++++ Provided records ++++

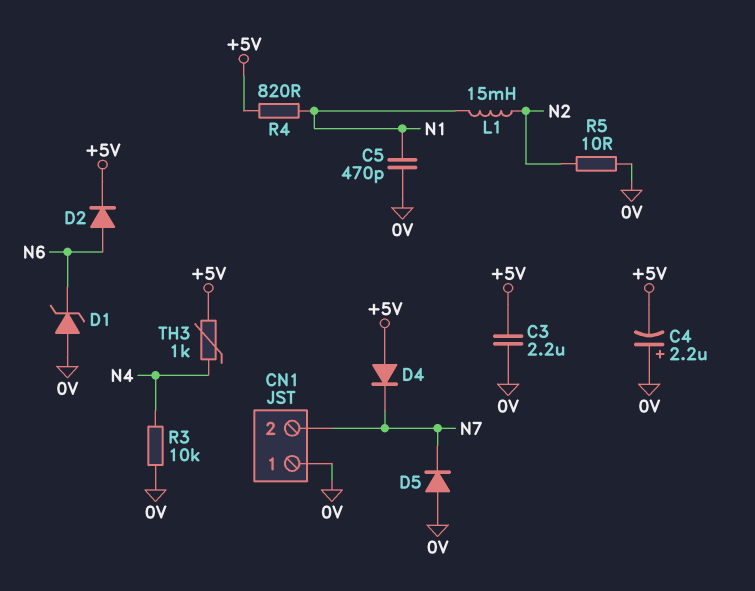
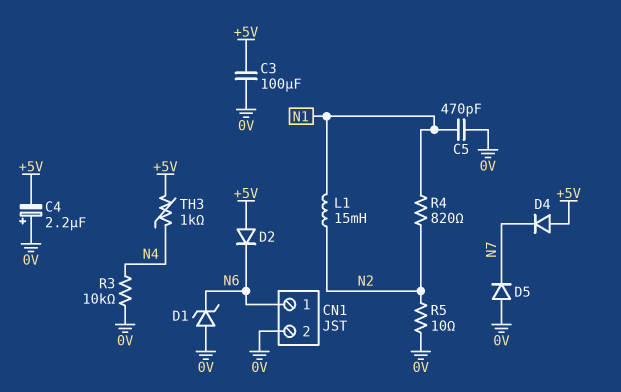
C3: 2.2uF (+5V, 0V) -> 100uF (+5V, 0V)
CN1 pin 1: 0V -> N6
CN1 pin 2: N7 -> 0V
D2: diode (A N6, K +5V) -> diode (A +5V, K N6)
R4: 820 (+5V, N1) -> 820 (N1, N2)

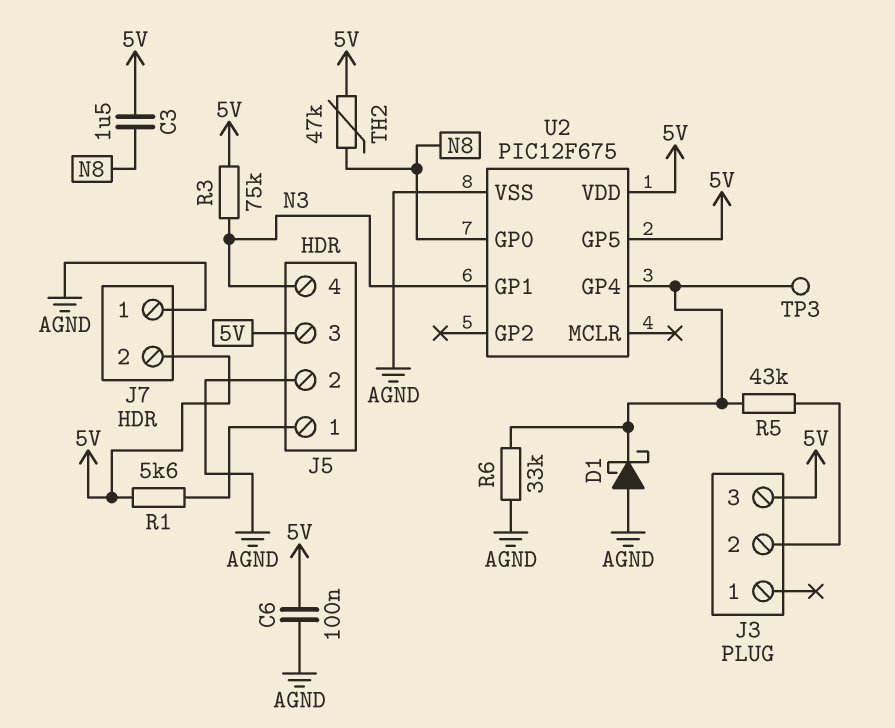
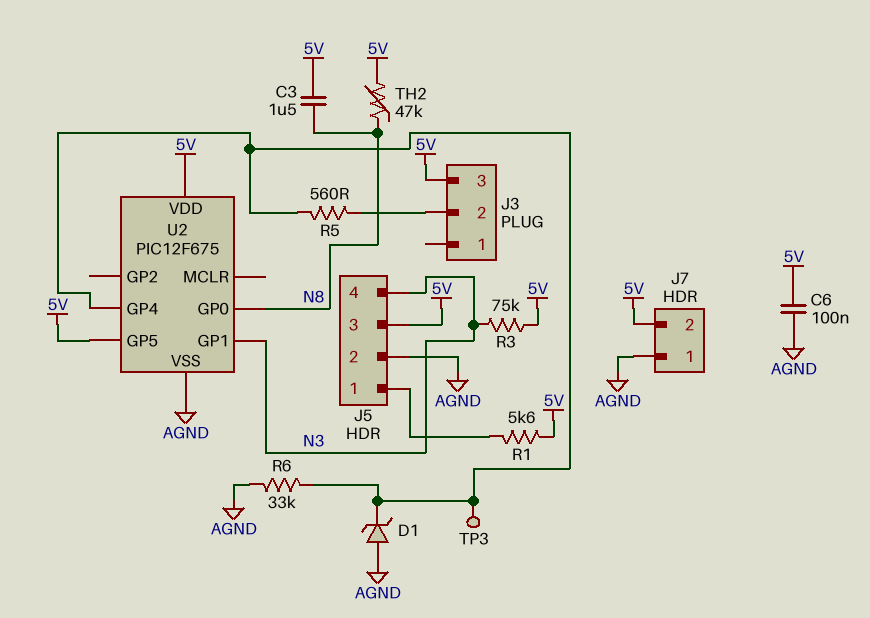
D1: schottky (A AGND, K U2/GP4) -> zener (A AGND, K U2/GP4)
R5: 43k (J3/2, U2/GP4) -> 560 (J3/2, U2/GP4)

++++

**Directions for this task:**
Retype exactly the lines from the line containing "CN1 pin 1: 0V -> N6" through the end of the entries above, including both ends, and leave every picture out.

**Output of the task:**
CN1 pin 1: 0V -> N6
CN1 pin 2: N7 -> 0V
D2: diode (A N6, K +5V) -> diode (A +5V, K N6)
R4: 820 (+5V, N1) -> 820 (N1, N2)

D1: schottky (A AGND, K U2/GP4) -> zener (A AGND, K U2/GP4)
R5: 43k (J3/2, U2/GP4) -> 560 (J3/2, U2/GP4)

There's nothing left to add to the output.